**Image change detection data:**
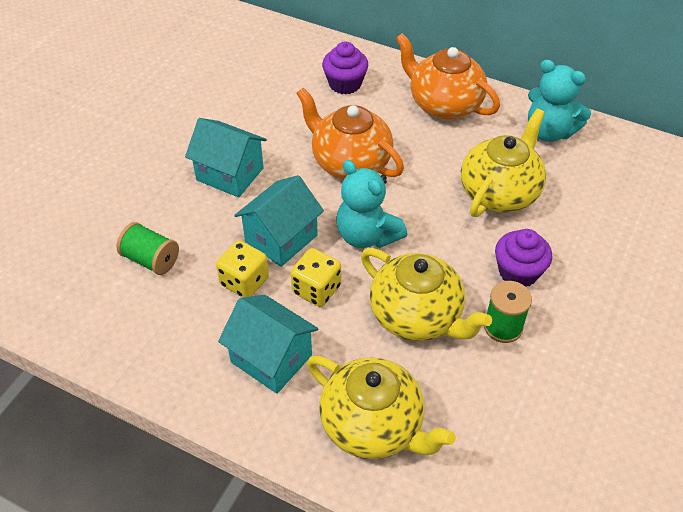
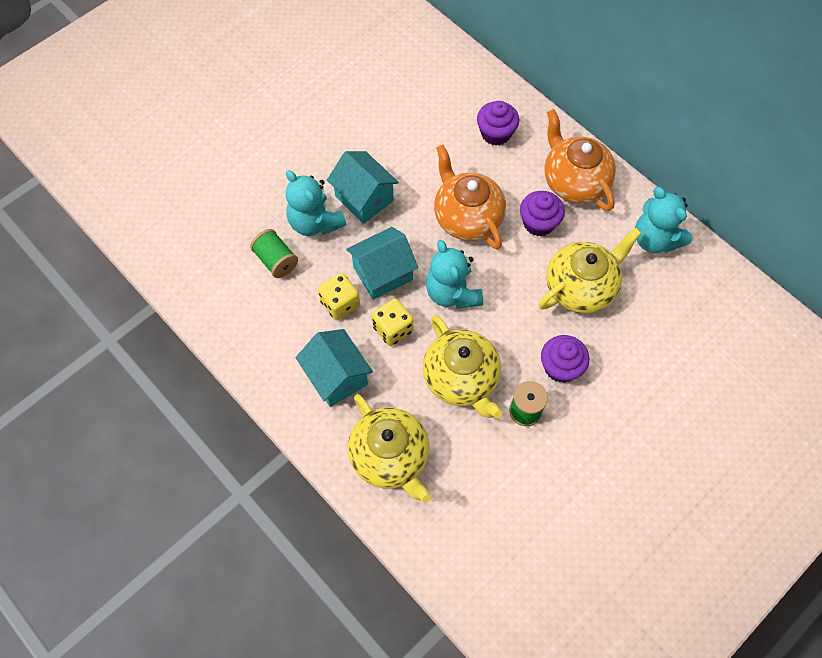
camera: 20 degrees right, 15 degrees up
none -> turquoise teddy bear [286,170,346,236]
none -> purple cupcake [520,191,565,236]

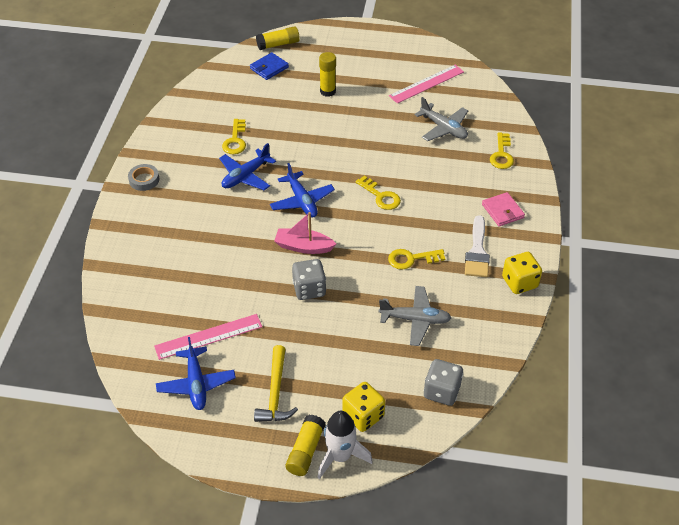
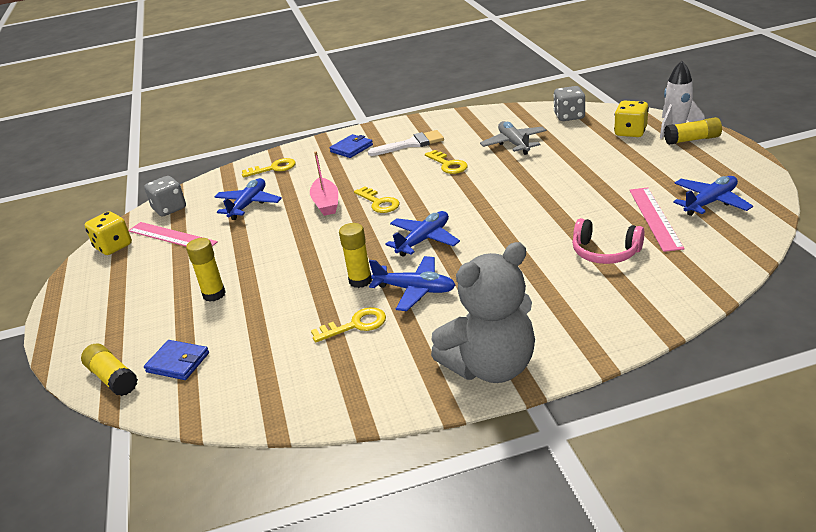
camera: 110 degrees left, 15 degrees down
grey tape [128,164,159,191] -> grey teddy bear [431,242,535,383]
pink ruler [154,314,262,360] -> pink ruler turned 45 degrees clockwise [629,187,684,252]
yellow hammer [254,345,298,422] -> none
pink boat [274,212,336,254] -> pink boat moved to [310,152,338,216]
grey dice [292,259,326,300] -> grey dice moved to [144,176,186,216]
yellow key [355,176,401,210] -> yellow key turned 120 degrees clockwise [354,186,399,213]
grey plane [415,97,468,141] -> blue plane [215,178,282,220]
pink wallet [482,192,525,227] -> blue wallet [330,134,373,158]
yellow dice [502,252,542,294] -> yellow dice moved to [85,211,132,255]
none -> yellow glue stick [339,223,372,288]
none -> pink headphones [572,218,645,264]

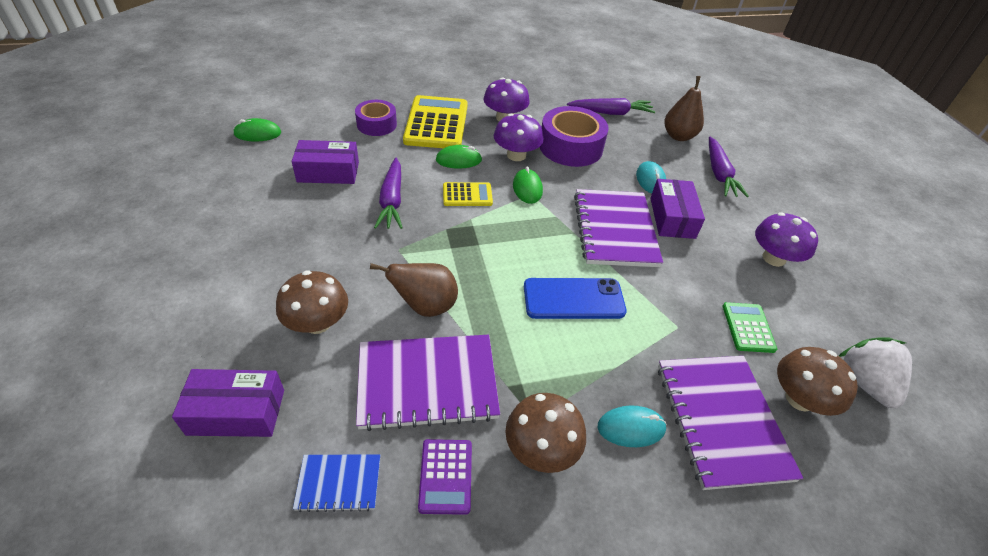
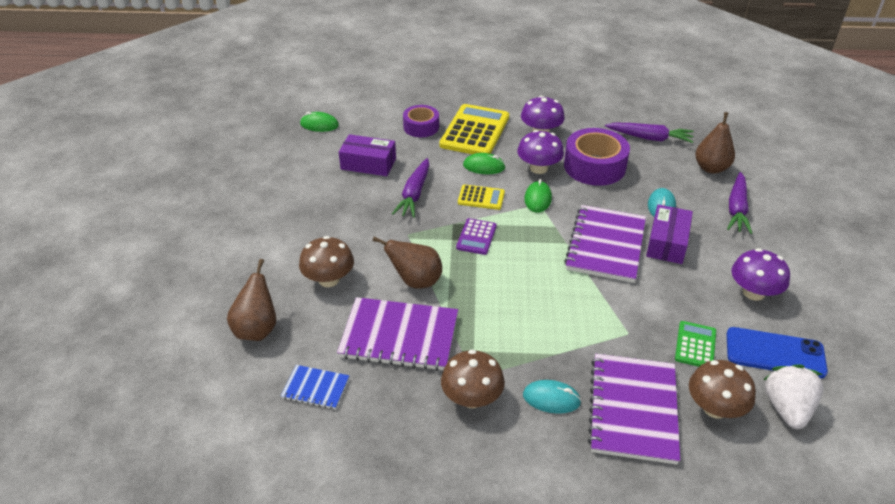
camera: 20 degrees right, 5 degrees down
purple box [172,369,284,437] -> brown pear [227,259,276,341]
purple calculator [418,439,472,515] -> purple calculator moved to [456,218,497,255]
blue phone [524,278,627,319] -> blue phone moved to [727,327,828,379]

**TASK STATEMENT:** Once the pictures are set aside, write out the entries verbatim.

**THE COMPLETED TASK:**
camera: 20 degrees right, 15 degrees up
none -> turquoise teddy bear [286,170,346,236]
none -> purple cupcake [520,191,565,236]

camera: 110 degrees left, 15 degrees down
grey tape [128,164,159,191] -> grey teddy bear [431,242,535,383]
pink ruler [154,314,262,360] -> pink ruler turned 45 degrees clockwise [629,187,684,252]
yellow hammer [254,345,298,422] -> none
pink boat [274,212,336,254] -> pink boat moved to [310,152,338,216]
grey dice [292,259,326,300] -> grey dice moved to [144,176,186,216]
yellow key [355,176,401,210] -> yellow key turned 120 degrees clockwise [354,186,399,213]
grey plane [415,97,468,141] -> blue plane [215,178,282,220]
pink wallet [482,192,525,227] -> blue wallet [330,134,373,158]
yellow dice [502,252,542,294] -> yellow dice moved to [85,211,132,255]
none -> yellow glue stick [339,223,372,288]
none -> pink headphones [572,218,645,264]

camera: 20 degrees right, 5 degrees down
purple box [172,369,284,437] -> brown pear [227,259,276,341]
purple calculator [418,439,472,515] -> purple calculator moved to [456,218,497,255]
blue phone [524,278,627,319] -> blue phone moved to [727,327,828,379]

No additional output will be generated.